List each line of the records below that contains the word "providing", copying every such line in full. Case counts.

(Stored entries)
^^^^^^^^^^^^^^^^
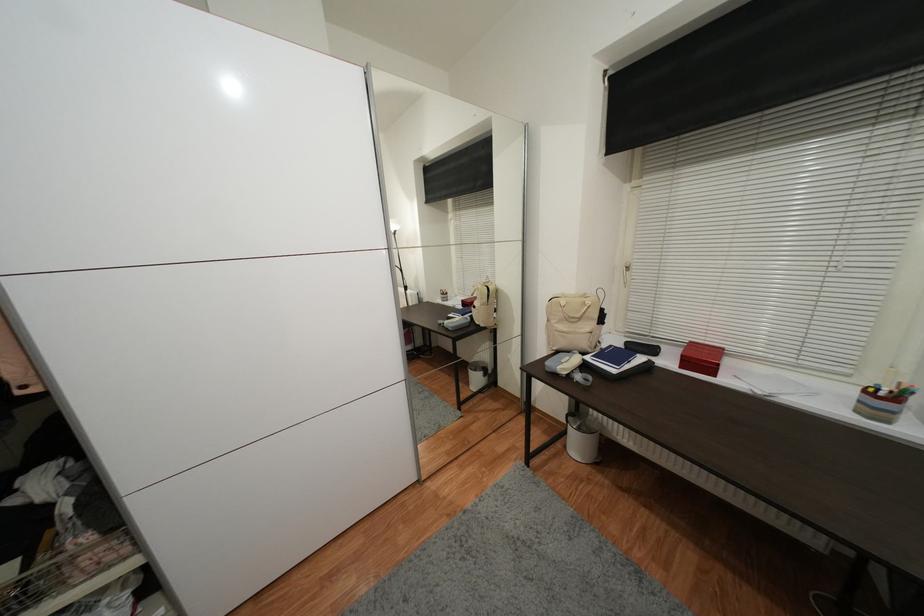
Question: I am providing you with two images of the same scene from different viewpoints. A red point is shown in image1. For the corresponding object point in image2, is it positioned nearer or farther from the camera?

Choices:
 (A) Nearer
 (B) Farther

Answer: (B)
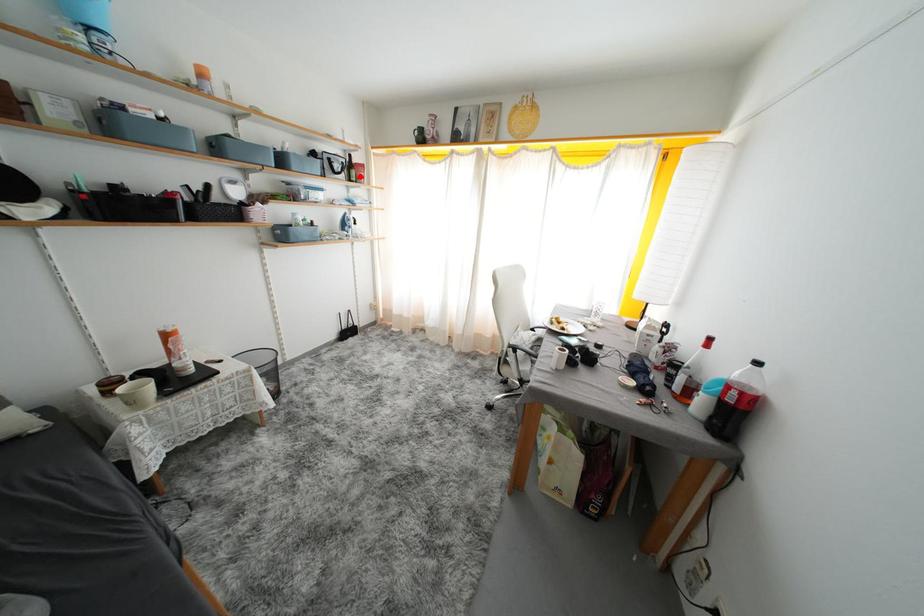
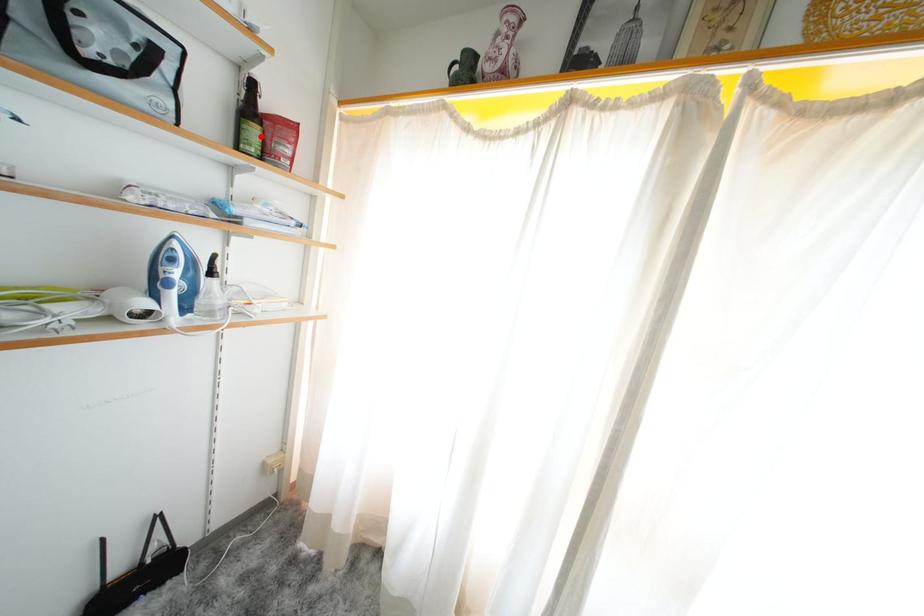
I am providing you with two images of the same scene from different viewpoints. A red point is marked on the first image and another point is marked on the second image. Is the red point in image1 aligned with the point shown in image2?

Yes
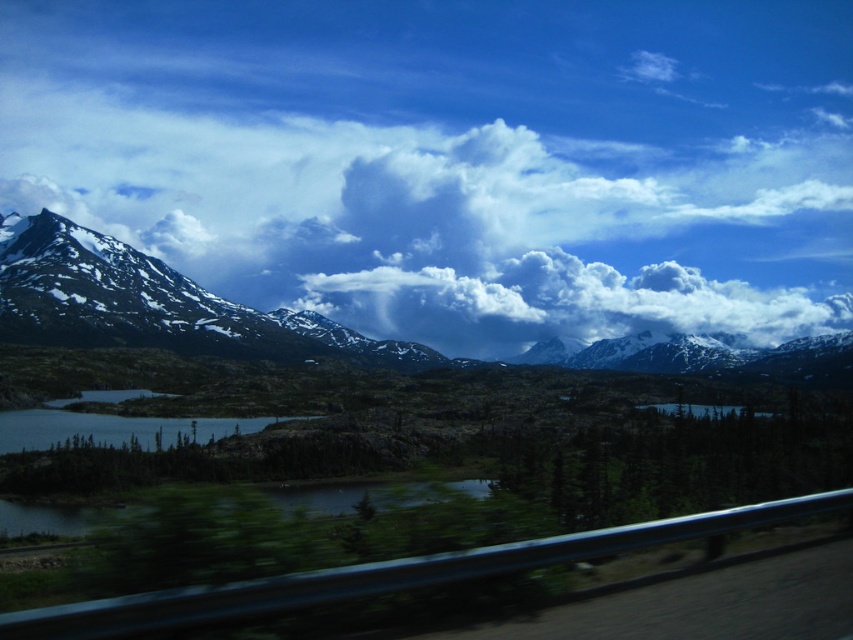
Question: Where is white fluffy cloud at upper center located in relation to white fluffy cloud at center in the image?

Choices:
 (A) below
 (B) above

Answer: (B)

Question: Estimate the real-world distances between objects in this image. Which object is farther from the white fluffy cloud at upper center?

Choices:
 (A) transparent glass car window at lower center
 (B) white fluffy cloud at center

Answer: (A)

Question: Can you confirm if white fluffy cloud at upper center is positioned to the right of transparent glass car window at lower center?

Choices:
 (A) yes
 (B) no

Answer: (B)

Question: Which point is farther from the camera taking this photo?

Choices:
 (A) (463, 307)
 (B) (170, 611)
 (C) (161, 282)

Answer: (A)

Question: Is the position of white fluffy cloud at center more distant than that of transparent glass car window at lower center?

Choices:
 (A) no
 (B) yes

Answer: (B)

Question: Which is nearer to the transparent glass car window at lower center?

Choices:
 (A) snowy rock mountain range at upper left
 (B) white fluffy cloud at upper center
 (C) white fluffy cloud at center

Answer: (A)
^^^^^^^^^^^^^^^^
EXERCISE OUTPUT
Question: I am providing you with two images of the same scene from different viewpoints. A red point is shown in image1. For the corresponding object point in image2, is it positioned nearer or farther from the camera?
I am providing you with two images of the same scene from different viewpoints. A red point is marked on the first image and another point is marked on the second image. Is the red point in image1 aligned with the point shown in image2?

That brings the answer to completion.